RECORDED DATA:
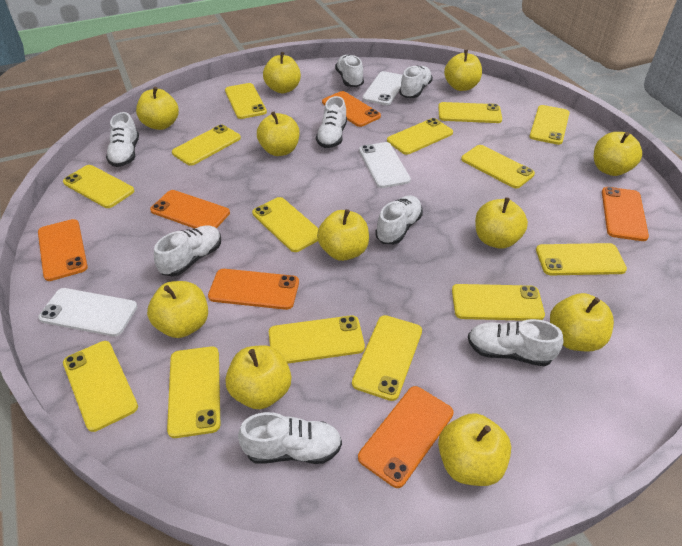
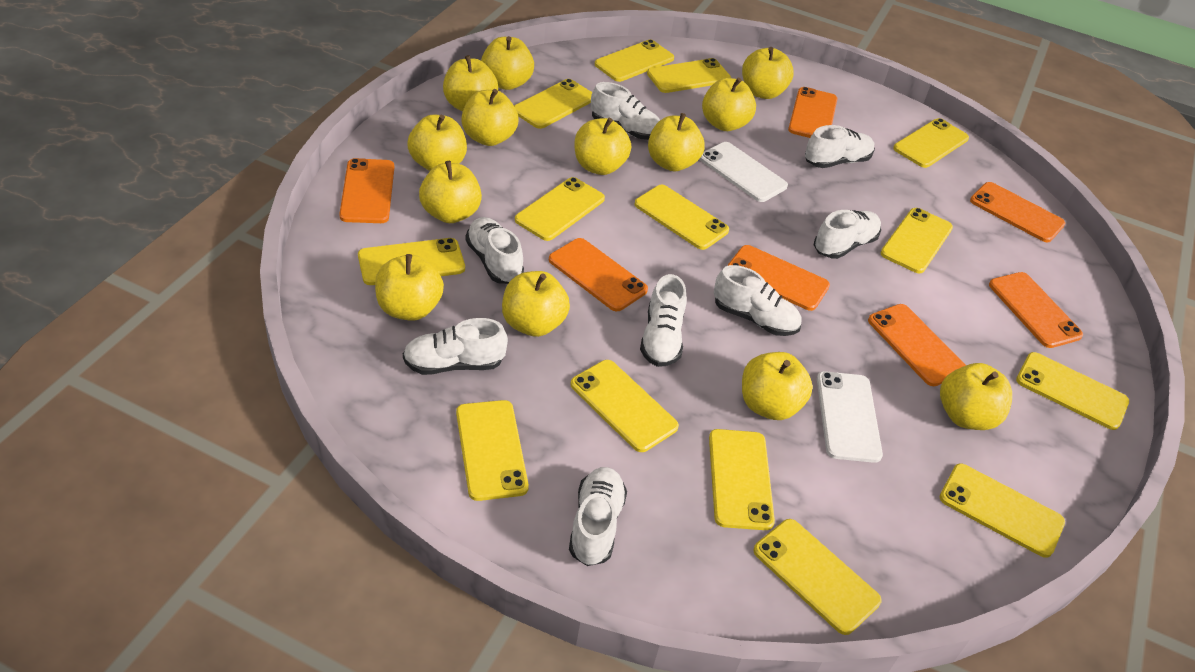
orange phone: 6 -> 7
white phone: 3 -> 2
yellow apple: 11 -> 13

ASSIGNMENT: Skipping all images, print the data above a second time exactly.

EXERCISE RESULT:
orange phone: 6 -> 7
white phone: 3 -> 2
yellow apple: 11 -> 13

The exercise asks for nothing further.